PROBLEM DESCRIPTION: Could you print the listing again exactly, omitting the pictures?

DATA IN THIS EXERCISE:
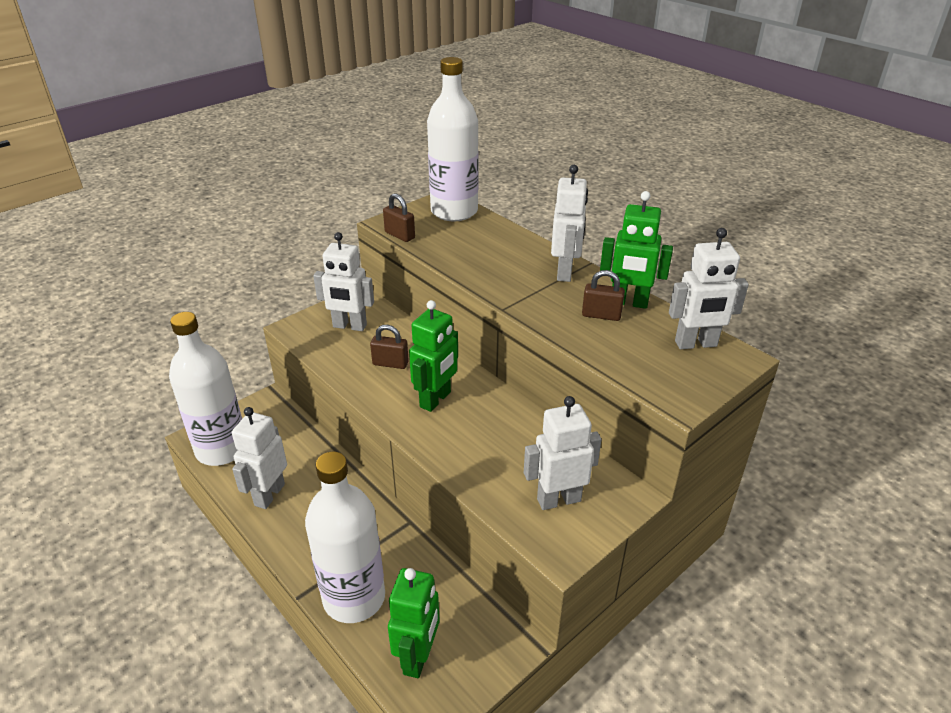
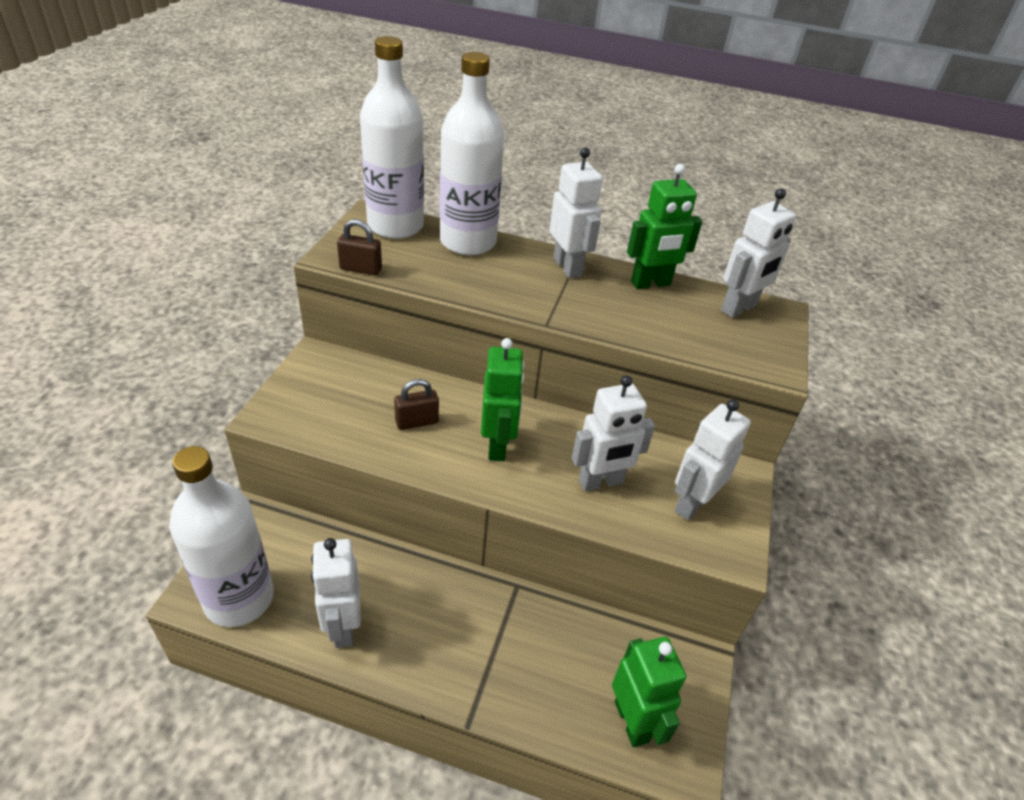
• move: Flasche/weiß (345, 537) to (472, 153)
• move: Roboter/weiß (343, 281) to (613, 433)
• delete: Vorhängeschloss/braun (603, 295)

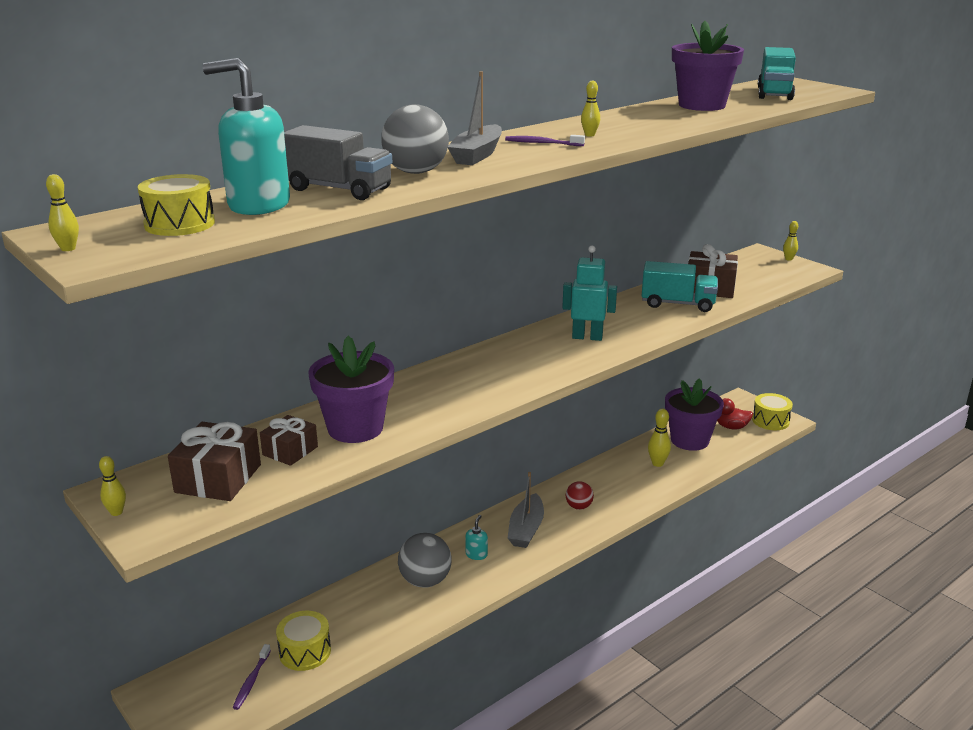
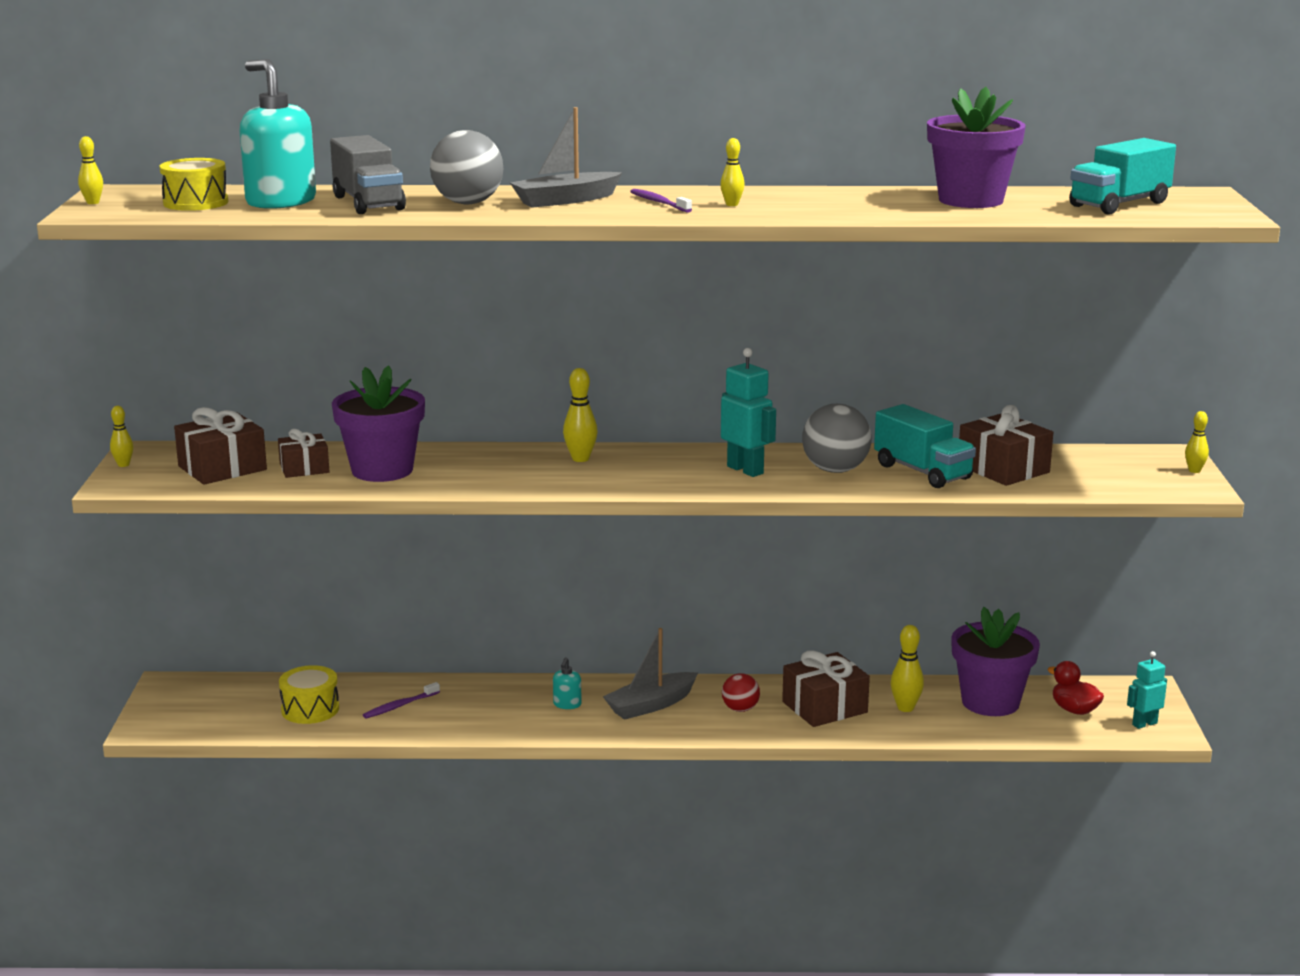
• move: Zahnbürste/lila (252, 677) to (401, 700)
• move: Ball/grau (425, 560) to (837, 438)
• rotate: Seifenspender/türkis (476, 537) = (567, 683) 135 degrees clockwise
• replace: Trommel/gelb (772, 411) to Roboter/türkis (1147, 690)
• insert: Bowlingkegel/gelb (580, 415)
• insert: Geschenk/braun (826, 688)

ANSWER BELOW:
• move: Flasche/weiß (345, 537) to (472, 153)
• move: Roboter/weiß (343, 281) to (613, 433)
• delete: Vorhängeschloss/braun (603, 295)

• move: Zahnbürste/lila (252, 677) to (401, 700)
• move: Ball/grau (425, 560) to (837, 438)
• rotate: Seifenspender/türkis (476, 537) = (567, 683) 135 degrees clockwise
• replace: Trommel/gelb (772, 411) to Roboter/türkis (1147, 690)
• insert: Bowlingkegel/gelb (580, 415)
• insert: Geschenk/braun (826, 688)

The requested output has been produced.